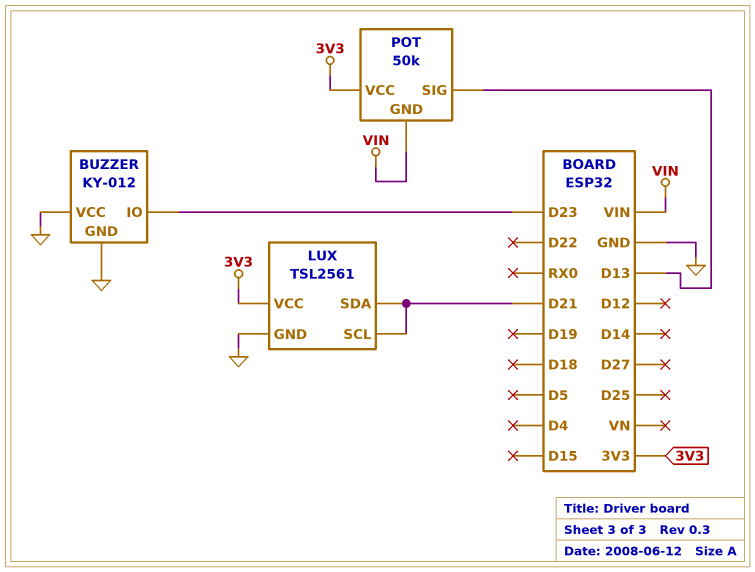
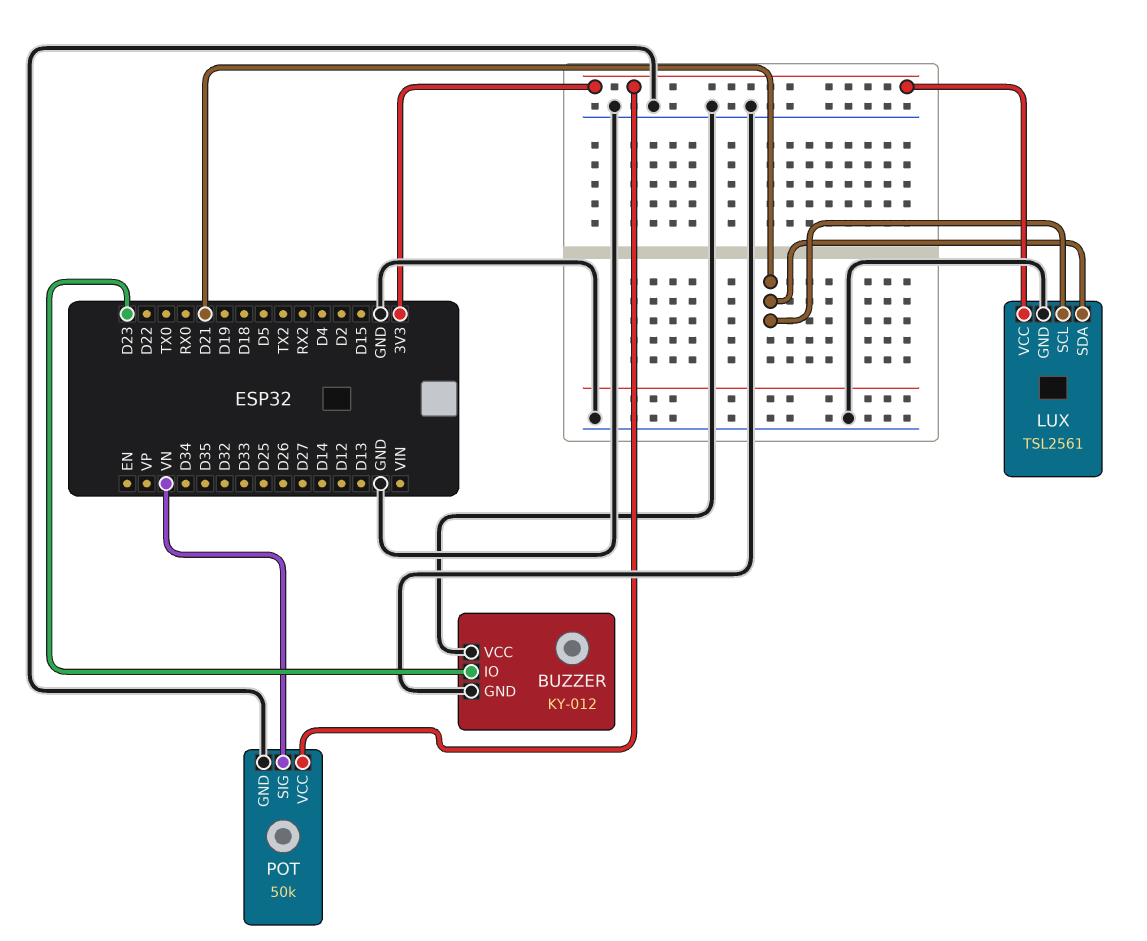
POT pin GND: VIN -> GND
POT pin SIG: D13 -> VN

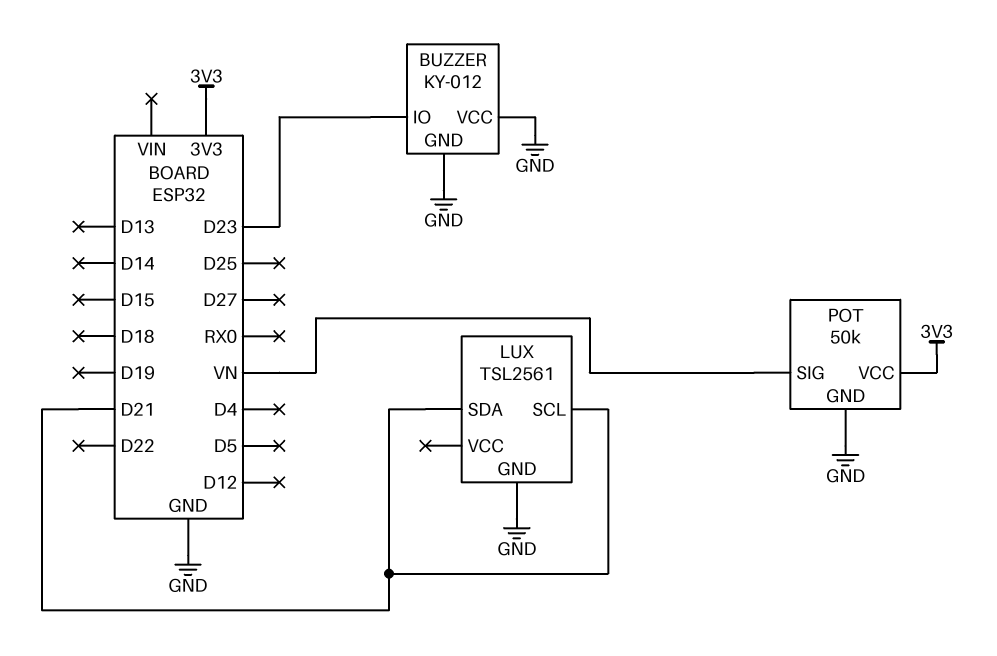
LUX pin VCC: 3V3 -> none

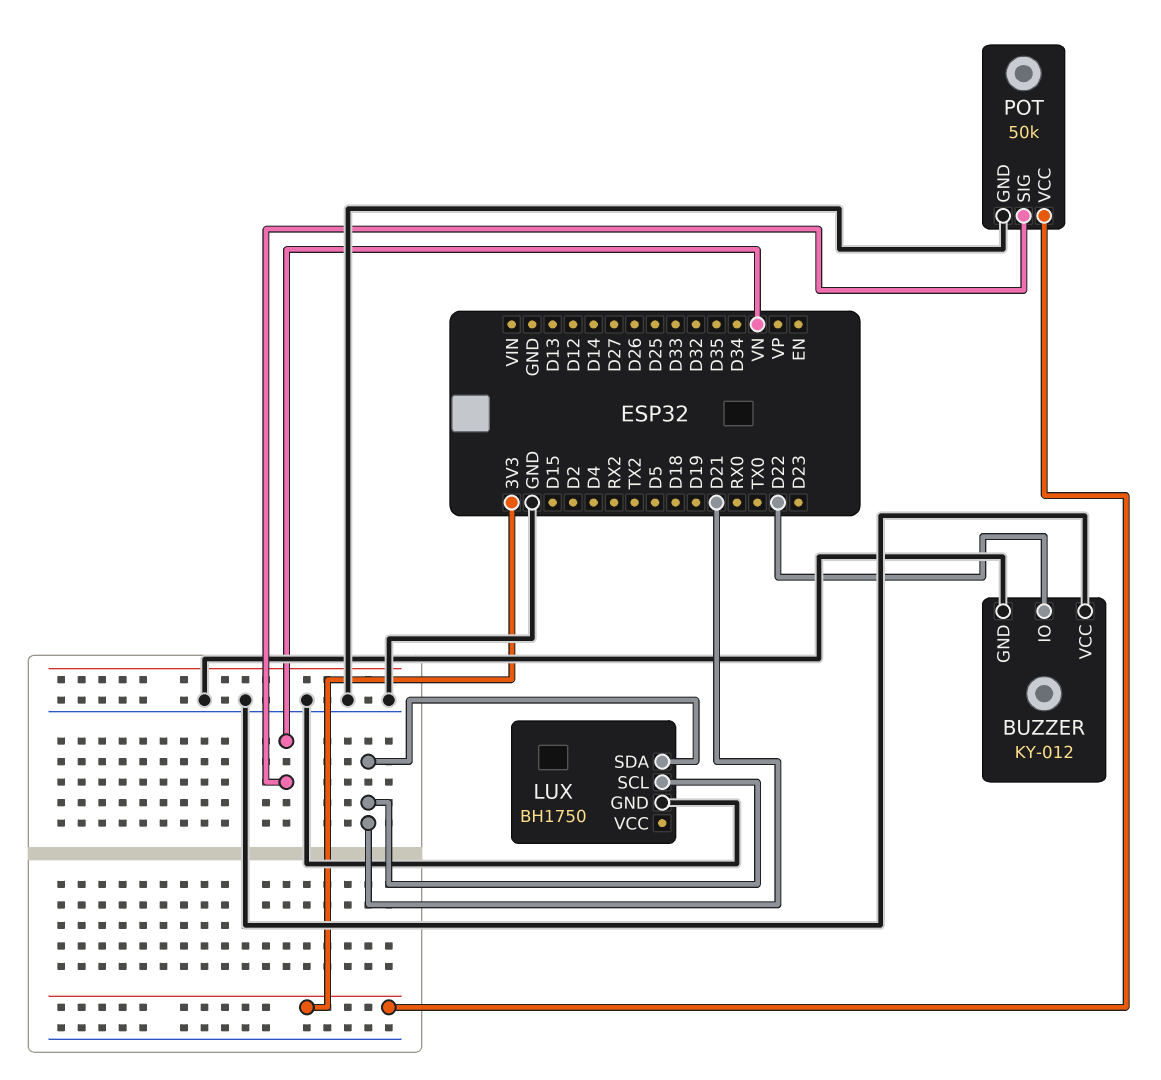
BUZZER pin IO: D23 -> D22
LUX: TSL2561 -> BH1750

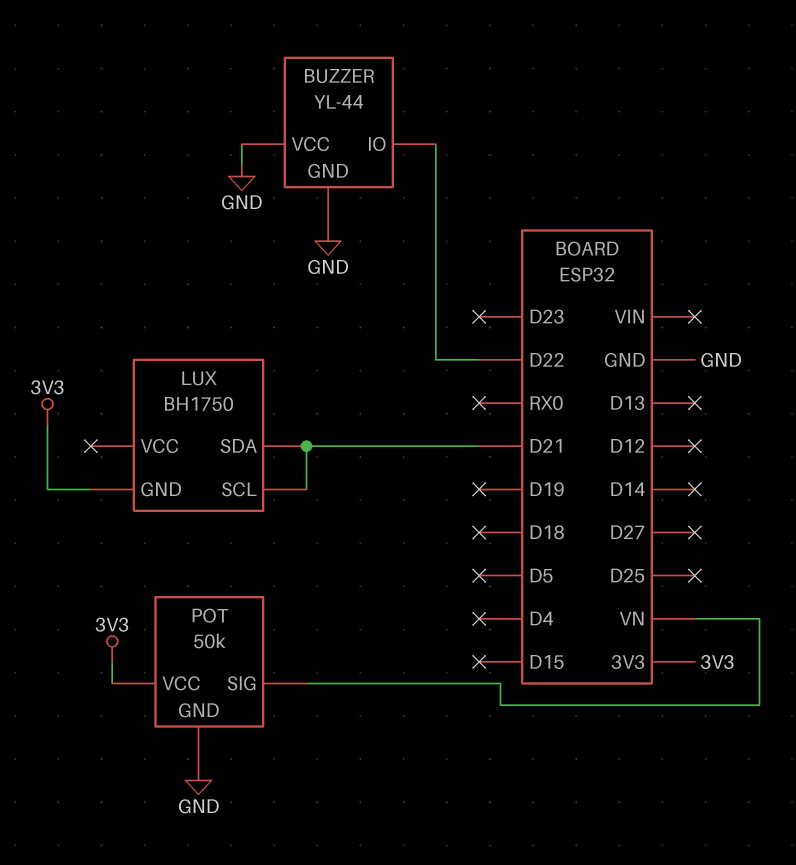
BUZZER: KY-012 -> YL-44
LUX pin GND: GND -> 3V3

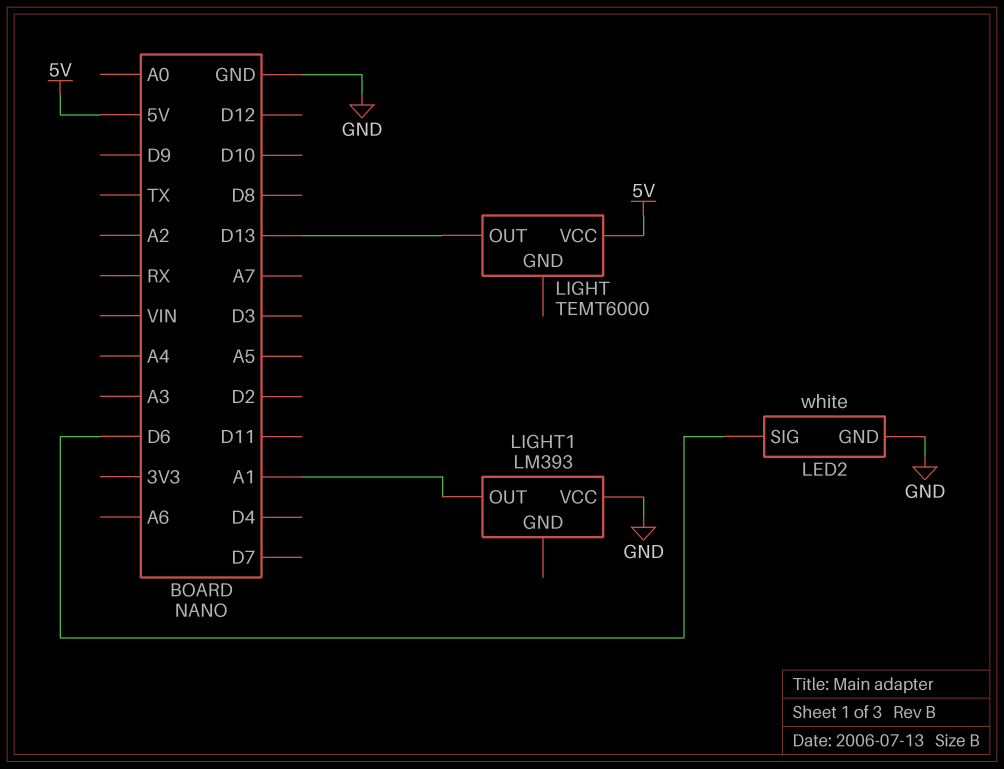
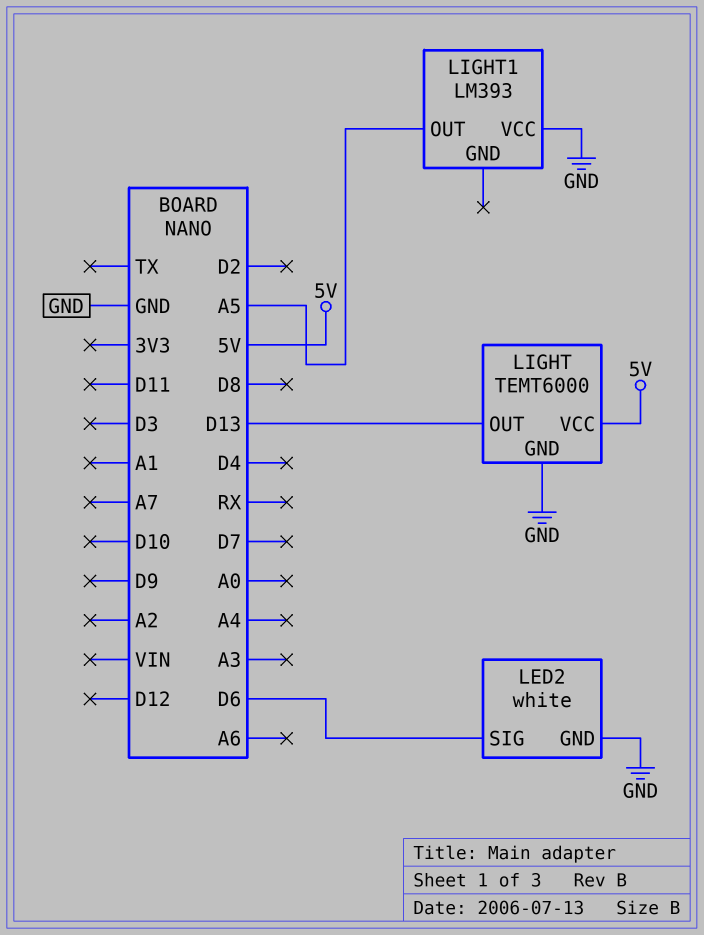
LIGHT pin GND: none -> GND
LIGHT1 pin OUT: A1 -> A5

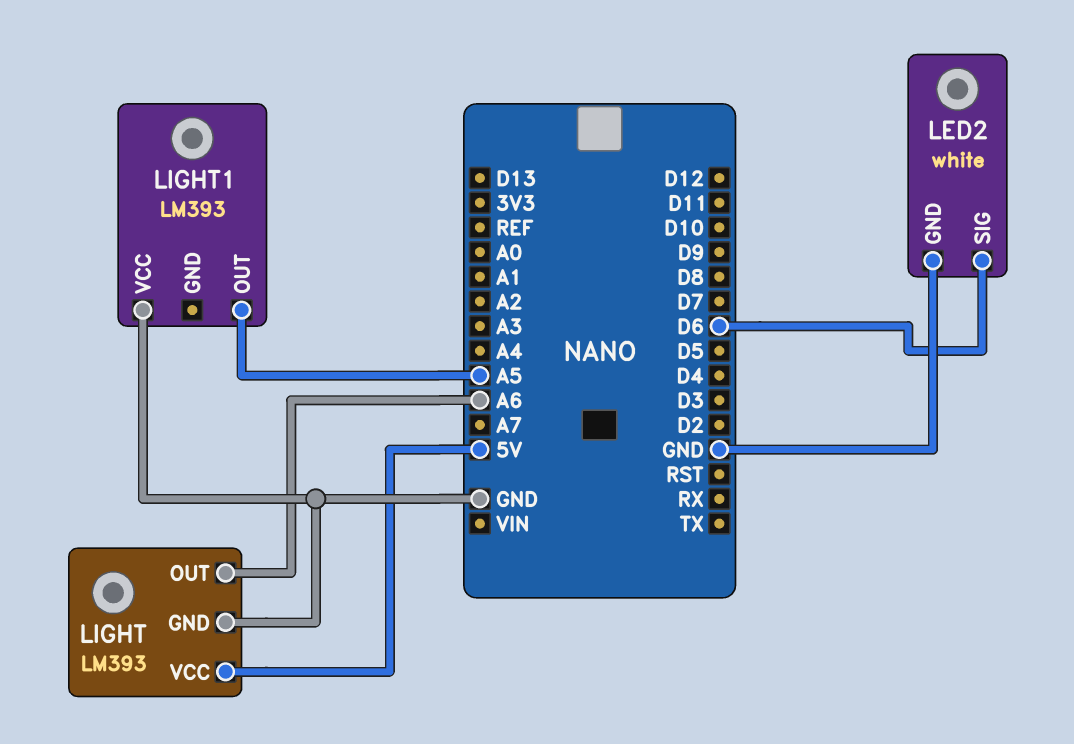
LIGHT: TEMT6000 -> LM393
LIGHT pin OUT: D13 -> A6

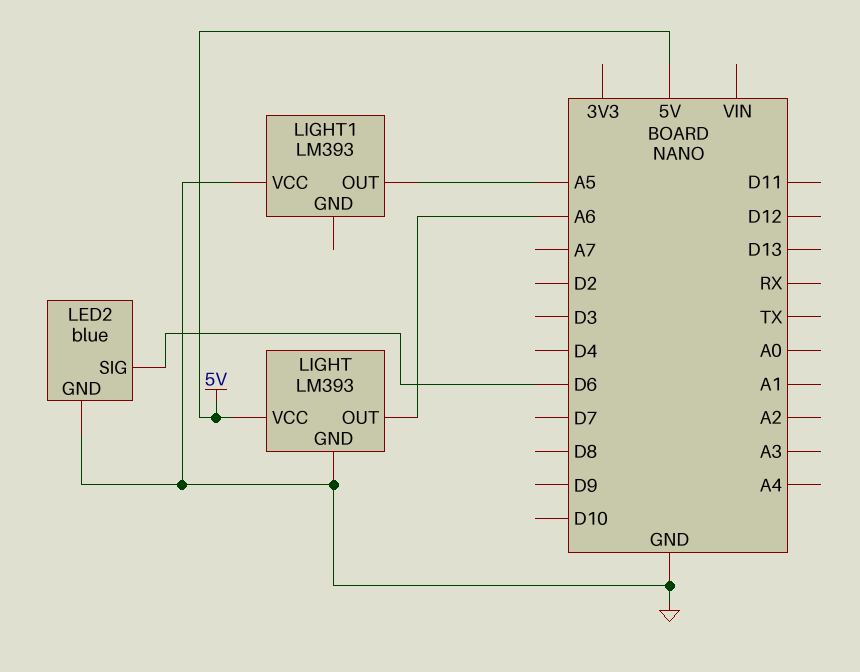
LED2: white -> blue

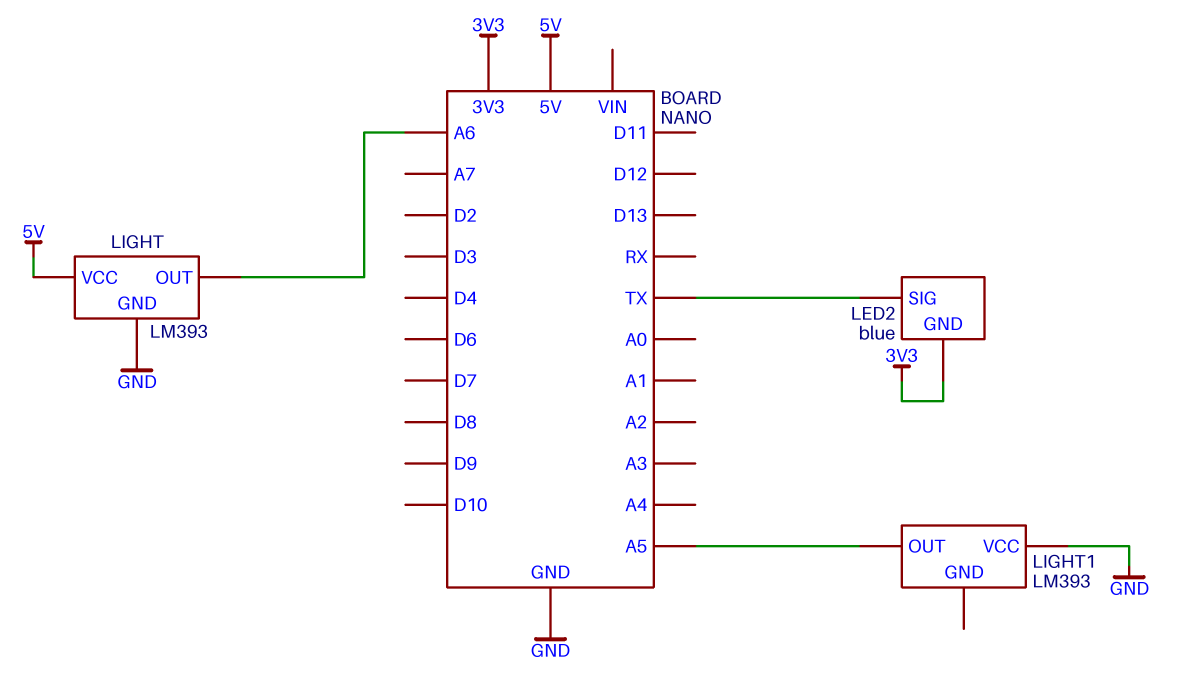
LED2 pin GND: GND -> 3V3
LED2 pin SIG: D6 -> TX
- - -
> **Exercise description**:
When you reach the line that contains "LUX pin VCC: 3V3 -> none", start reproducing, and continue word for word to the end of the records; skip all pictures.

> **Written solution**:
LUX pin VCC: 3V3 -> none

BUZZER pin IO: D23 -> D22
LUX: TSL2561 -> BH1750

BUZZER: KY-012 -> YL-44
LUX pin GND: GND -> 3V3

LIGHT pin GND: none -> GND
LIGHT1 pin OUT: A1 -> A5

LIGHT: TEMT6000 -> LM393
LIGHT pin OUT: D13 -> A6

LED2: white -> blue

LED2 pin GND: GND -> 3V3
LED2 pin SIG: D6 -> TX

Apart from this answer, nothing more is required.